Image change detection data
--- --- ---

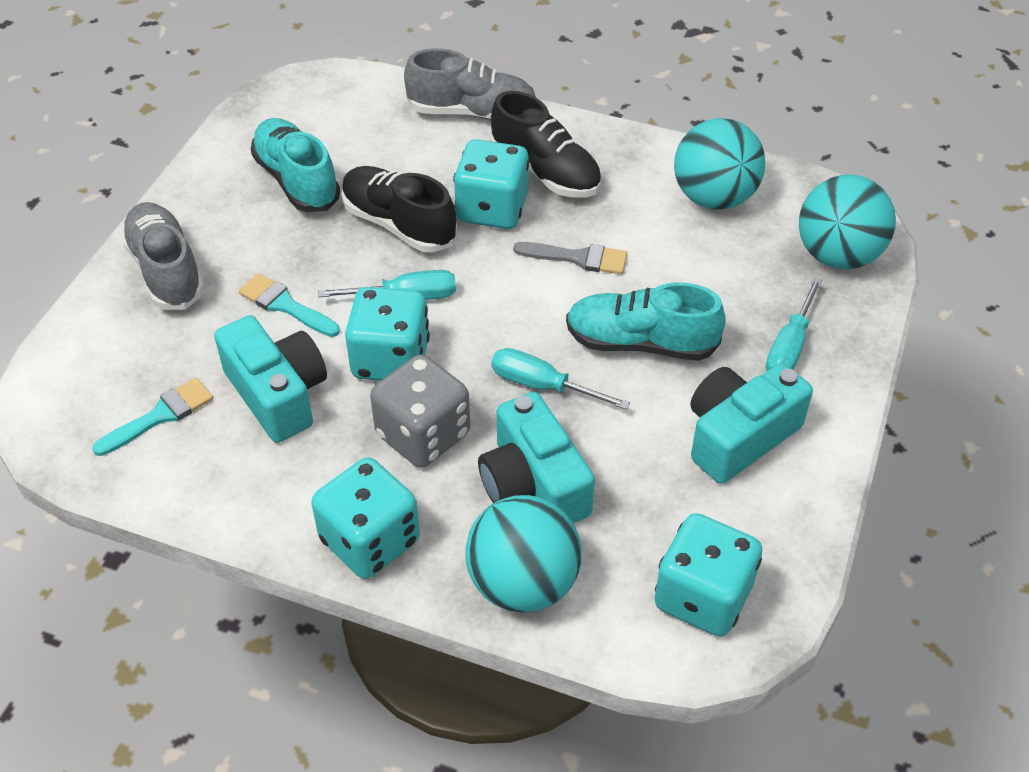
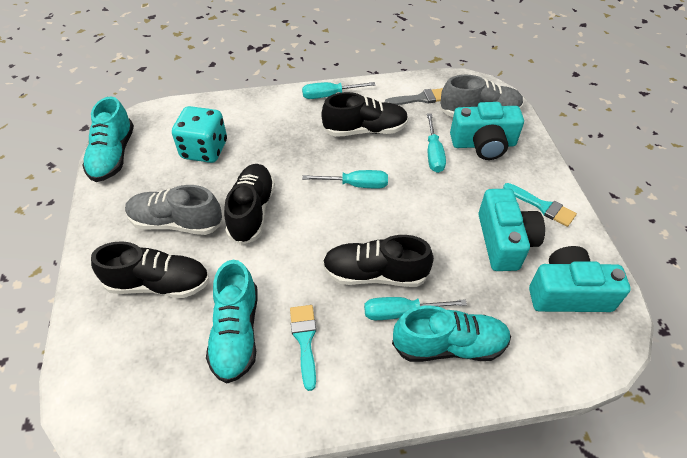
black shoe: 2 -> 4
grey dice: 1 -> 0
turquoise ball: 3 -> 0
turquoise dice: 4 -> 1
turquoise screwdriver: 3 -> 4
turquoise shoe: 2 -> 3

--- --- ---

- _Instructions for the task_: Copy out each line of the data that holds the string "turquoise".

- _Answer section_:
turquoise ball: 3 -> 0
turquoise dice: 4 -> 1
turquoise screwdriver: 3 -> 4
turquoise shoe: 2 -> 3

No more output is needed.